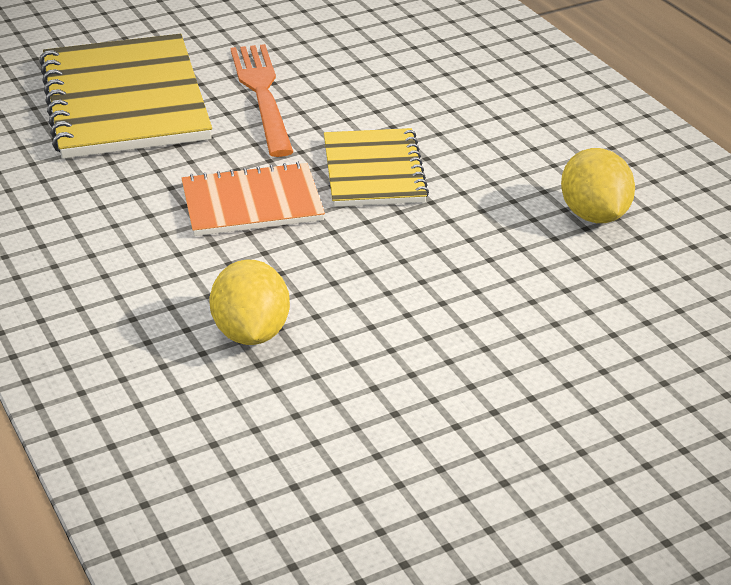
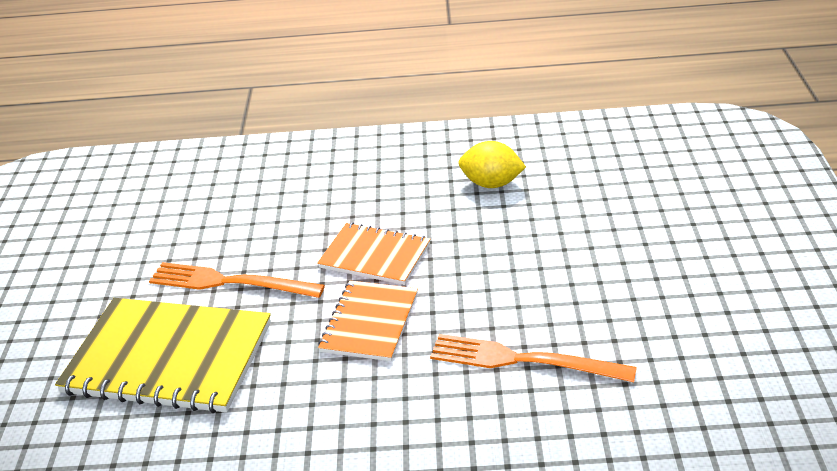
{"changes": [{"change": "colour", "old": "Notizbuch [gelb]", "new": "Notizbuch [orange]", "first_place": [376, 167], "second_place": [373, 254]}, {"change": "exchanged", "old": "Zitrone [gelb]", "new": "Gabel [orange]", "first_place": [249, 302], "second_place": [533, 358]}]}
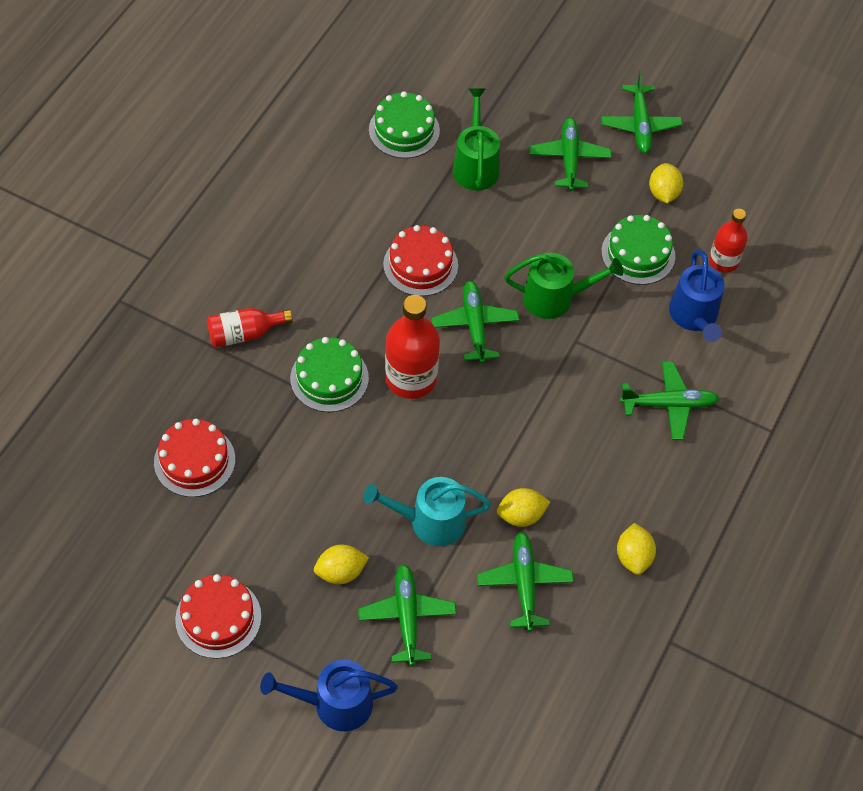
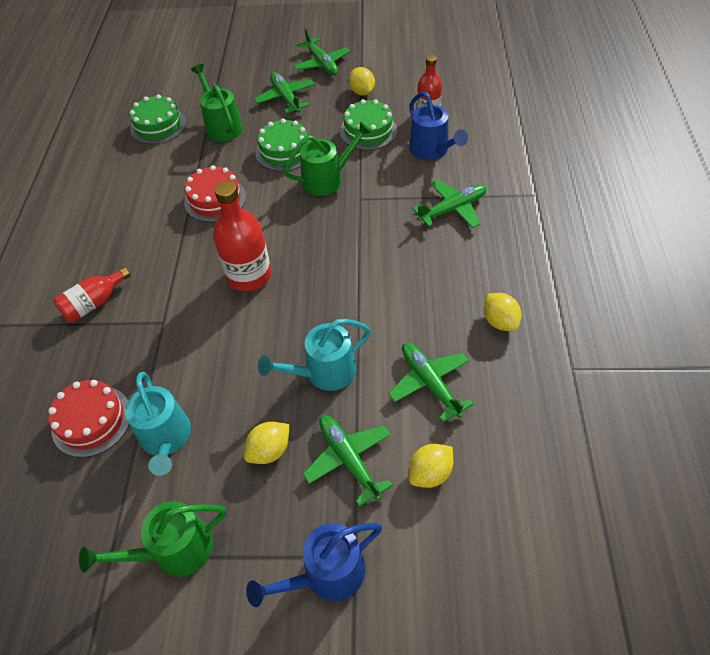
{"changes": [{"change": "missing", "old": "Flugzeug [grün]", "first_place": [475, 322]}, {"change": "relocated", "old": "Kuchen [grün]", "first_place": [329, 374], "second_place": [283, 145]}, {"change": "relocated", "old": "Zitrone [gelb]", "first_place": [523, 507], "second_place": [431, 466]}, {"change": "exchanged", "old": "Kuchen [rot]", "new": "Gießkanne [grün]", "first_place": [218, 616], "second_place": [152, 539]}, {"change": "appeared", "new": "Gießkanne [türkis]", "second_place": [158, 424]}]}
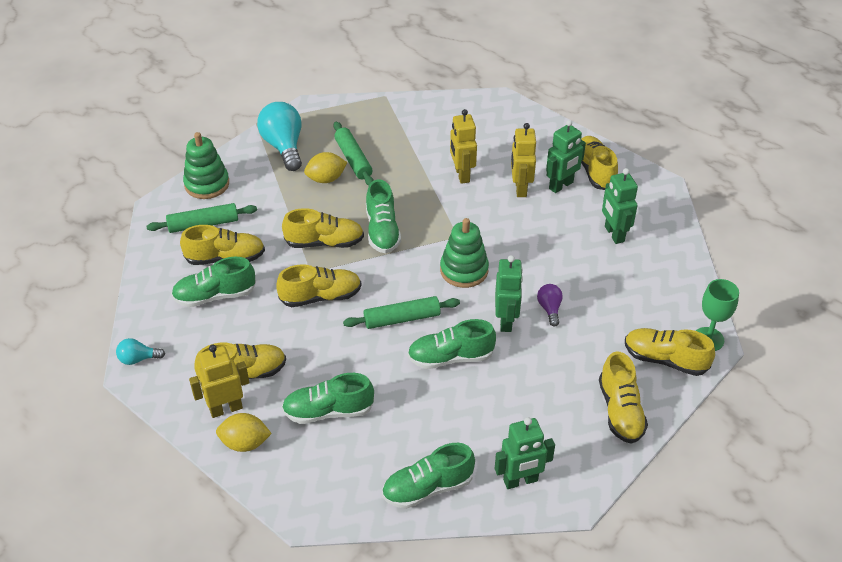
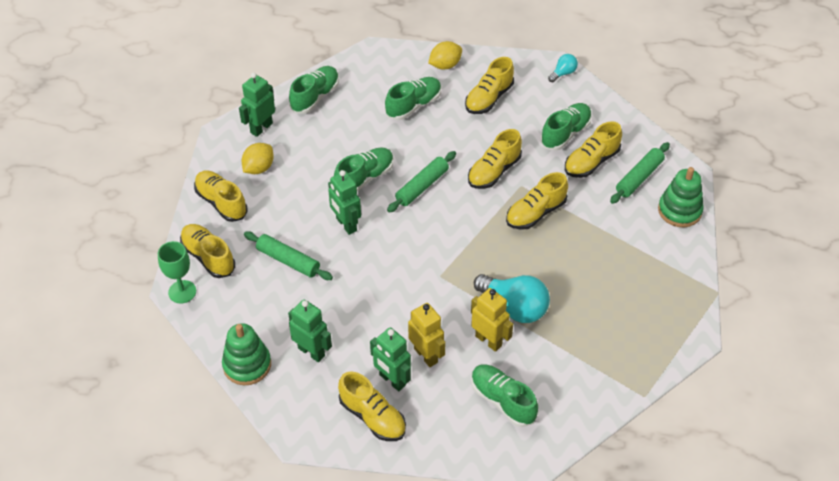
{"changes": [{"change": "relocated", "old": "Glühbirne [türkis]", "first_place": [279, 136], "second_place": [512, 298]}, {"change": "spun", "old": "Roboter [grün]", "first_place": [566, 156], "second_place": [390, 359], "degrees": -60}, {"change": "relocated", "old": "Nudelholz [grün]", "first_place": [353, 154], "second_place": [288, 255]}, {"change": "relocated", "old": "Zitrone [gelb]", "first_place": [325, 167], "second_place": [258, 158]}, {"change": "relocated", "old": "Schuh [grün]", "first_place": [383, 216], "second_place": [504, 395]}, {"change": "relocated", "old": "Stapelspielzeug [grün]", "first_place": [464, 253], "second_place": [246, 354]}, {"change": "missing", "old": "Glühbirne [lila]", "first_place": [550, 305]}, {"change": "spun", "old": "Schuh [gelb]", "first_place": [670, 352], "second_place": [207, 251], "degrees": -120}, {"change": "missing", "old": "Roboter [gelb]", "first_place": [219, 381]}]}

_Directions_
Output the listing exactly. Leave out any image.

_Result_
{"changes": [{"change": "colour", "old": "Notizbuch [gelb]", "new": "Notizbuch [orange]", "first_place": [376, 167], "second_place": [373, 254]}, {"change": "exchanged", "old": "Zitrone [gelb]", "new": "Gabel [orange]", "first_place": [249, 302], "second_place": [533, 358]}]}
{"changes": [{"change": "missing", "old": "Flugzeug [grün]", "first_place": [475, 322]}, {"change": "relocated", "old": "Kuchen [grün]", "first_place": [329, 374], "second_place": [283, 145]}, {"change": "relocated", "old": "Zitrone [gelb]", "first_place": [523, 507], "second_place": [431, 466]}, {"change": "exchanged", "old": "Kuchen [rot]", "new": "Gießkanne [grün]", "first_place": [218, 616], "second_place": [152, 539]}, {"change": "appeared", "new": "Gießkanne [türkis]", "second_place": [158, 424]}]}
{"changes": [{"change": "relocated", "old": "Glühbirne [türkis]", "first_place": [279, 136], "second_place": [512, 298]}, {"change": "spun", "old": "Roboter [grün]", "first_place": [566, 156], "second_place": [390, 359], "degrees": -60}, {"change": "relocated", "old": "Nudelholz [grün]", "first_place": [353, 154], "second_place": [288, 255]}, {"change": "relocated", "old": "Zitrone [gelb]", "first_place": [325, 167], "second_place": [258, 158]}, {"change": "relocated", "old": "Schuh [grün]", "first_place": [383, 216], "second_place": [504, 395]}, {"change": "relocated", "old": "Stapelspielzeug [grün]", "first_place": [464, 253], "second_place": [246, 354]}, {"change": "missing", "old": "Glühbirne [lila]", "first_place": [550, 305]}, {"change": "spun", "old": "Schuh [gelb]", "first_place": [670, 352], "second_place": [207, 251], "degrees": -120}, {"change": "missing", "old": "Roboter [gelb]", "first_place": [219, 381]}]}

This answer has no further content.